For each line in the data below that has the word "black", copy that line.
Segment Start: Input records
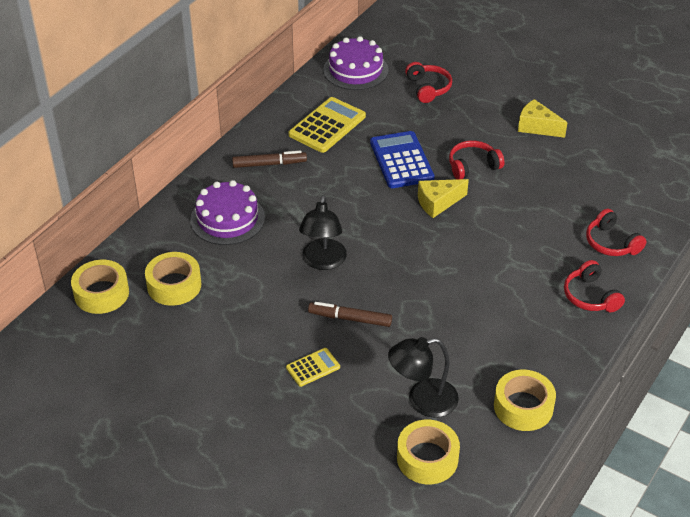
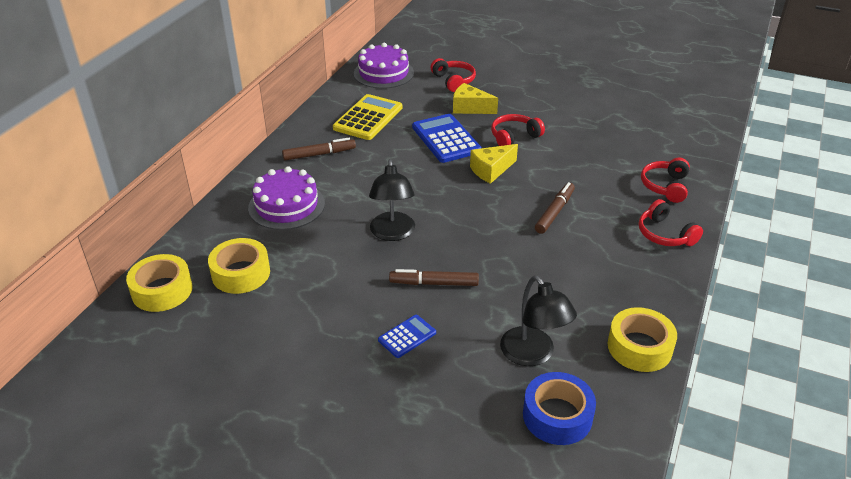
camera: 10 degrees left, 5 degrees down
(313, 367) = (407, 336): yellow calculator -> blue calculator
(422, 400) = (533, 355): black lamp -> black lamp turned 90 degrees counterclockwise
(427, 458) = (557, 416): yellow tape -> blue tape
(488, 258) = (554, 212): none -> brown marker
(537, 127) = (561, 101): yellow cheese -> yellow cheese (470, 108)
(611, 243) = (665, 186): red headphones -> red headphones turned 60 degrees clockwise

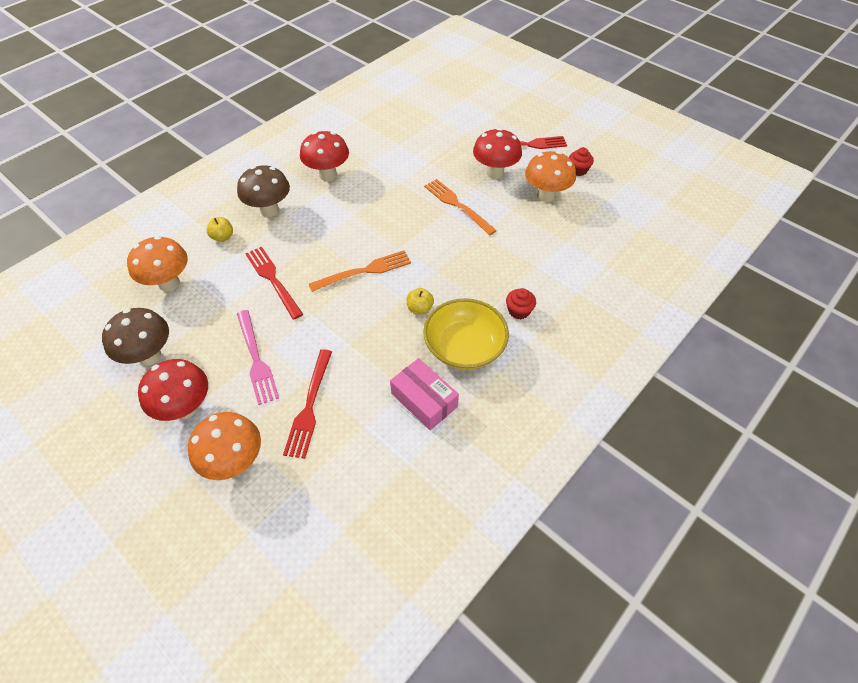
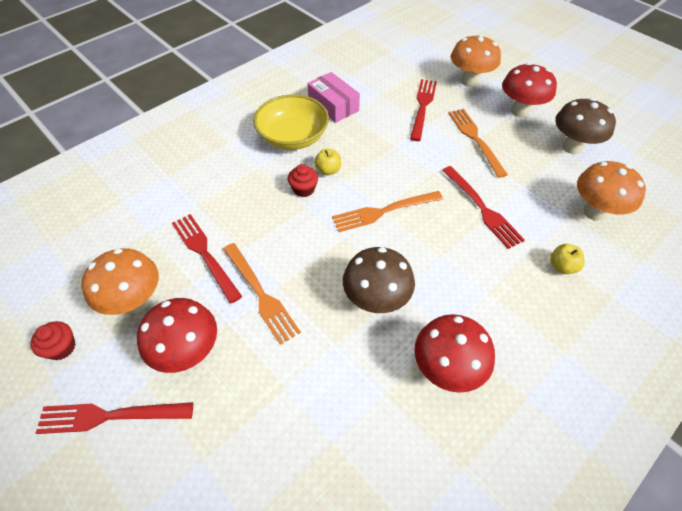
camera: 175 degrees left, 0 degrees up
(256, 359) = (475, 139): pink fork -> orange fork
(269, 210) = (516, 305): brown mushroom -> brown mushroom (376, 300)
(510, 228) = (204, 253): none -> red fork
(519, 311) = (233, 162): red cupcake -> red cupcake (304, 189)

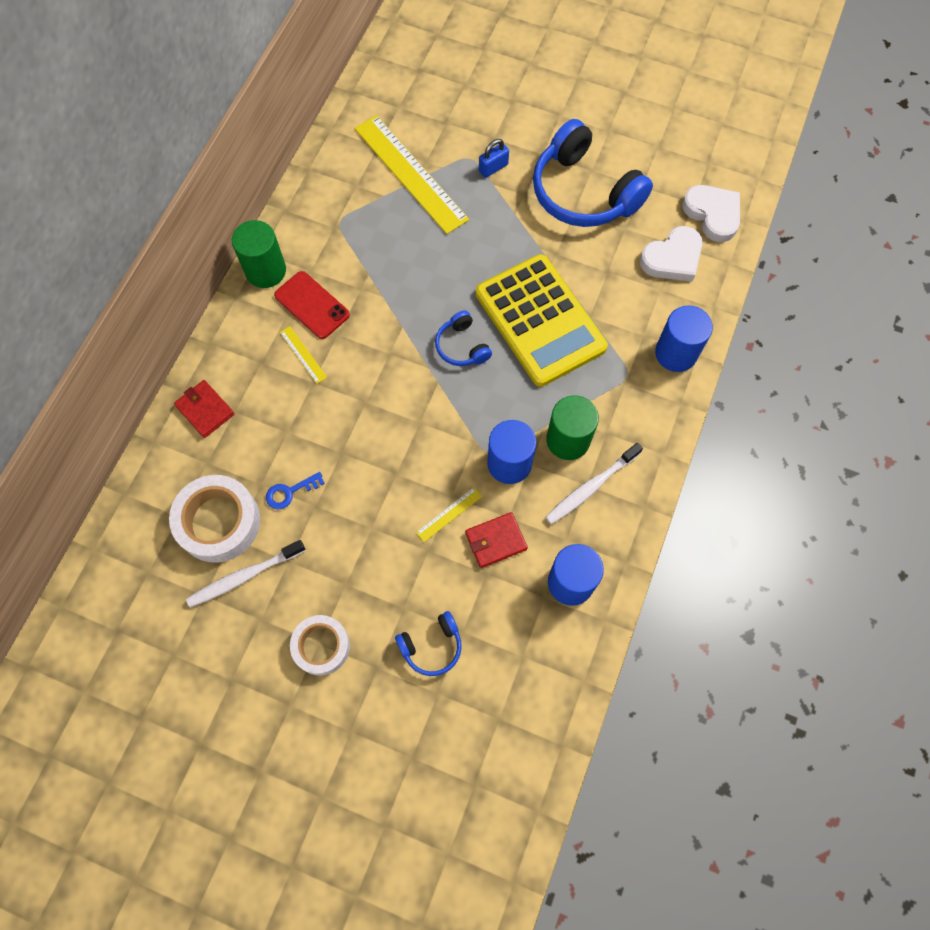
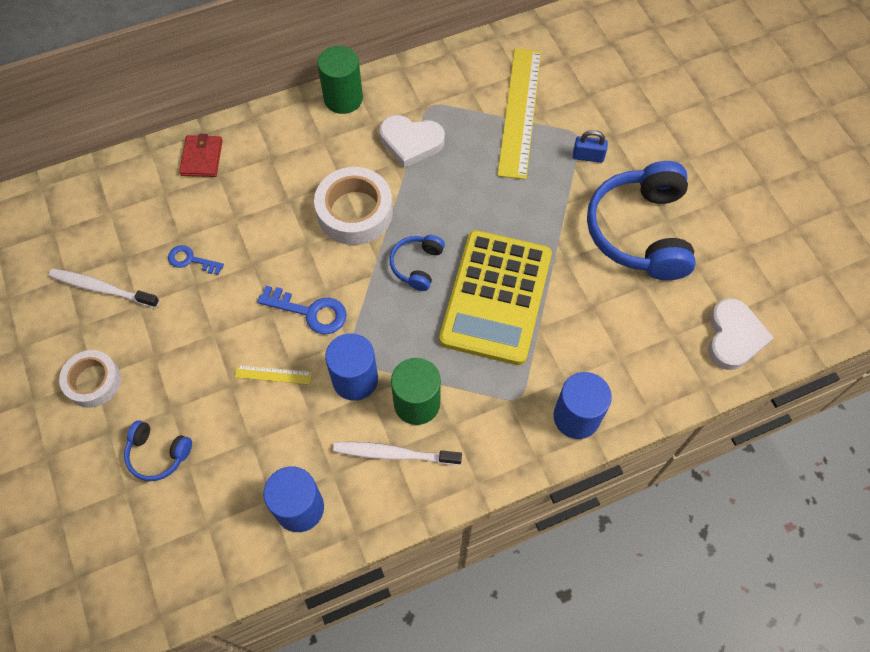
camera: 45 degrees right, 5 degrees down
(218, 522) = (127, 238): white tape -> white tape (354, 212)
(303, 355) = (303, 176): yellow ruler -> none
(312, 305) = (347, 147): red phone -> none
(424, 447) = (310, 312): none -> blue key
(496, 541) = (283, 425): red wallet -> none
(672, 258) = (658, 342): white heart -> white heart (411, 142)

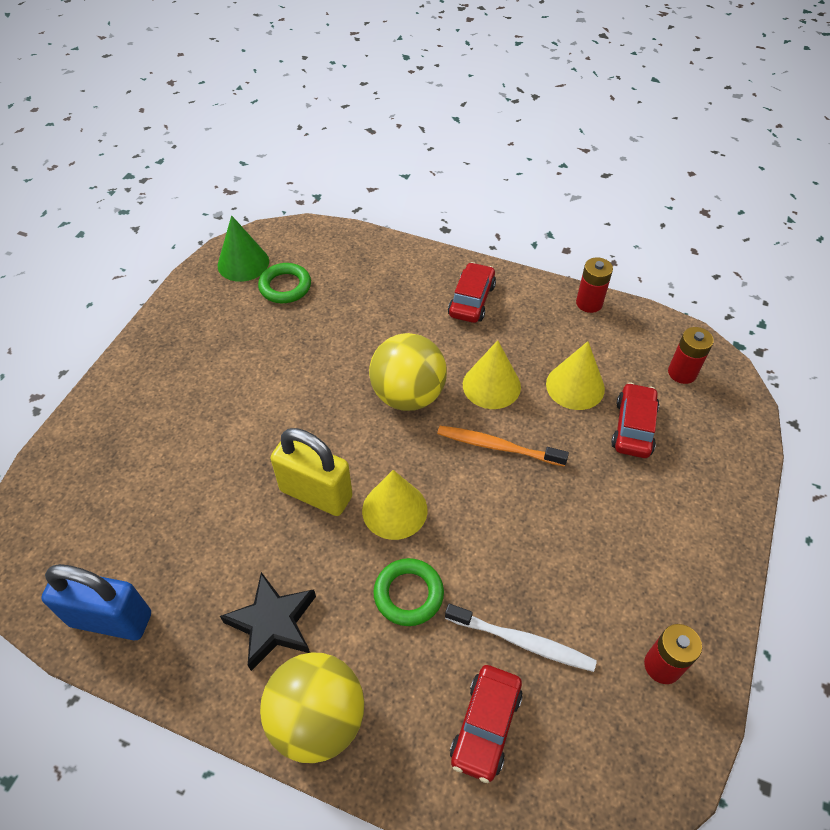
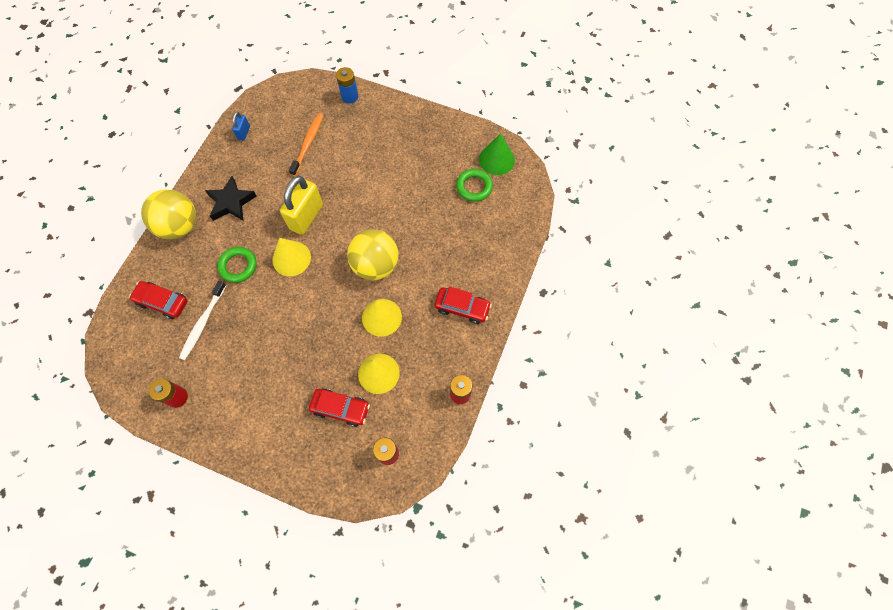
camera: 90 degrees right, 15 degrees up
(75, 444) = (350, 97): none -> blue battery
(111, 619) = (244, 133): blue padlock -> blue padlock, size x0.48
(497, 446) = (331, 318): orange toothbrush -> orange toothbrush (308, 143)

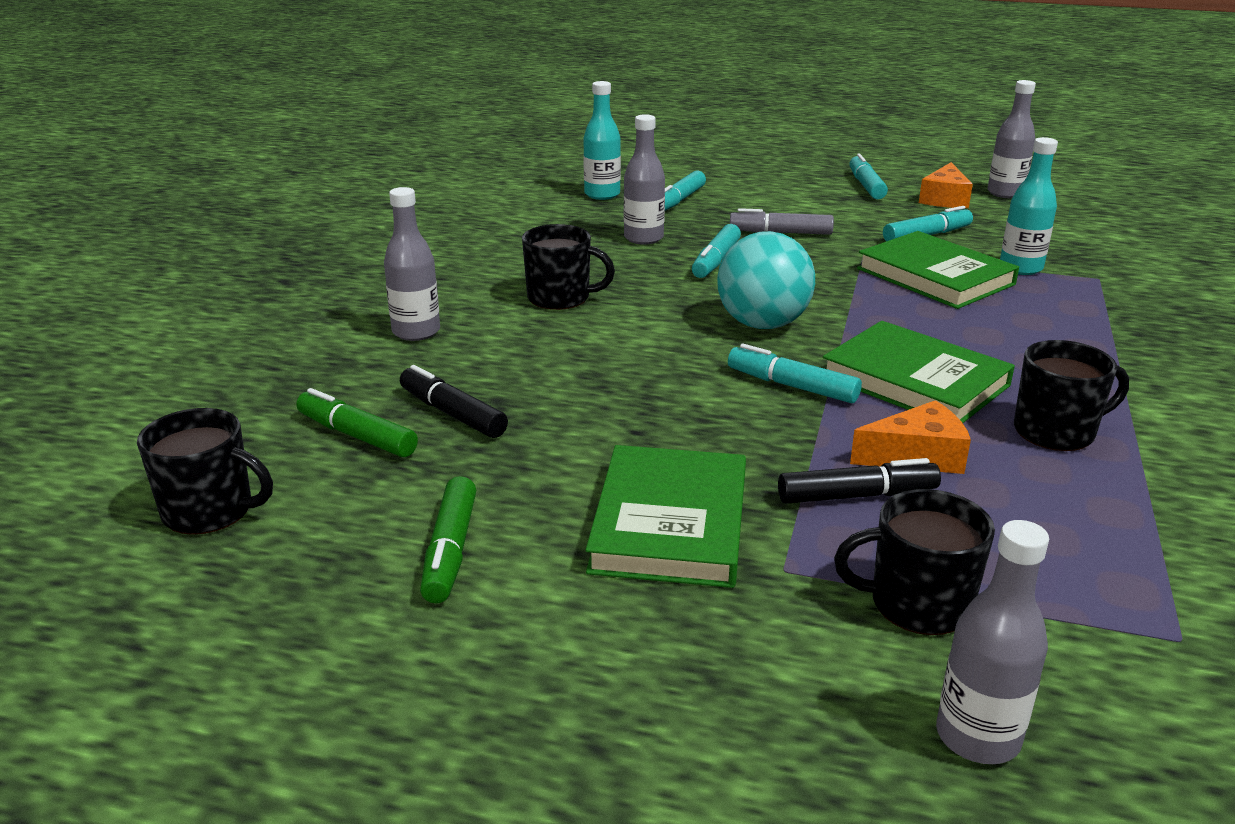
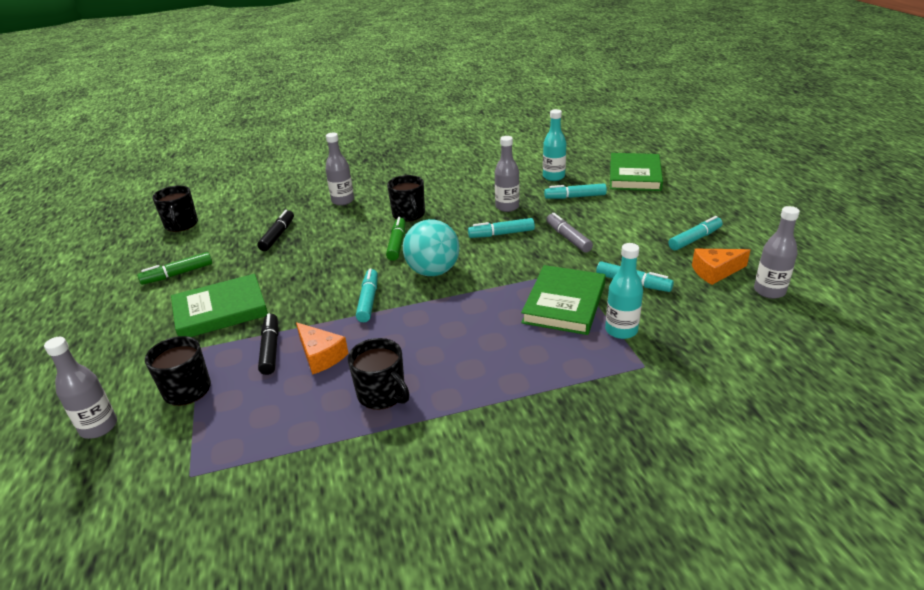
camera: 60 degrees right, 5 degrees up
(357, 435) = (247, 226): green marker -> green marker (397, 244)
(857, 496) = (270, 349): black marker -> black marker turned 150 degrees counterclockwise
(914, 381) = (406, 334): green book -> green book (634, 175)

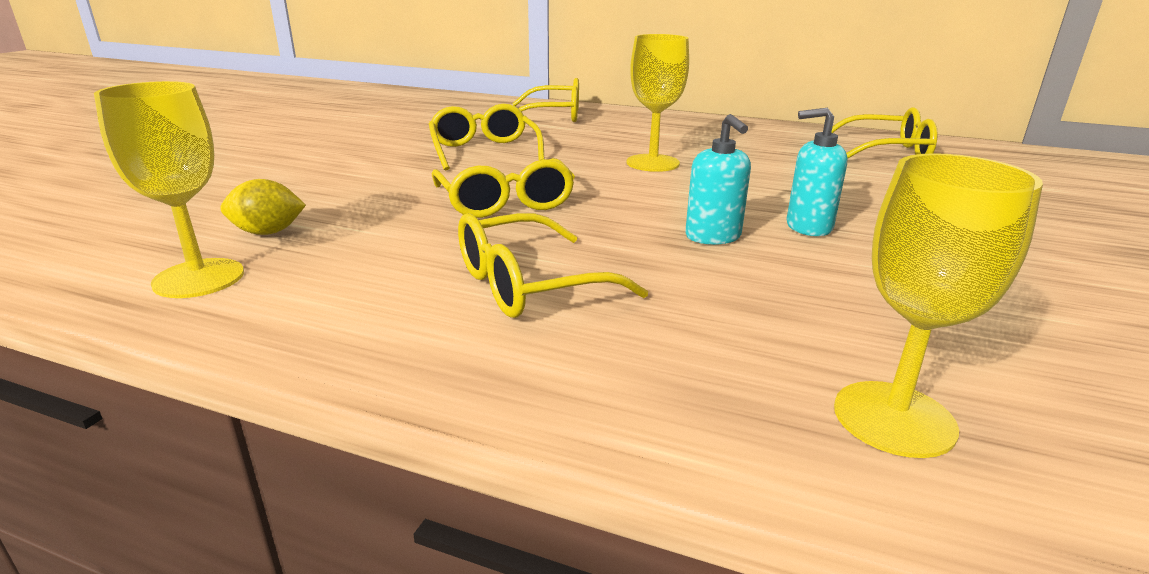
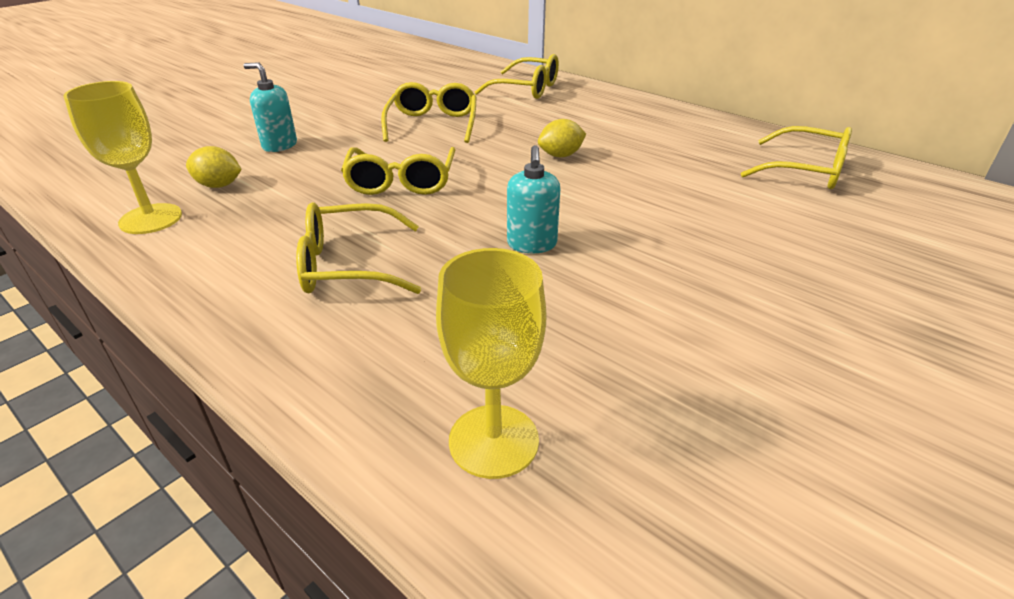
camera: 20 degrees right, 10 degrees up
(652, 163) = (560, 155): yellow goblet -> yellow lemon
(808, 227) = (626, 248): turquoise soap dispenser -> turquoise soap dispenser (279, 145)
Segment End: Input records
■ Written solution ■
(422, 400) = (533, 355): black lamp -> black lamp turned 90 degrees counterclockwise
(857, 496) = (270, 349): black marker -> black marker turned 150 degrees counterclockwise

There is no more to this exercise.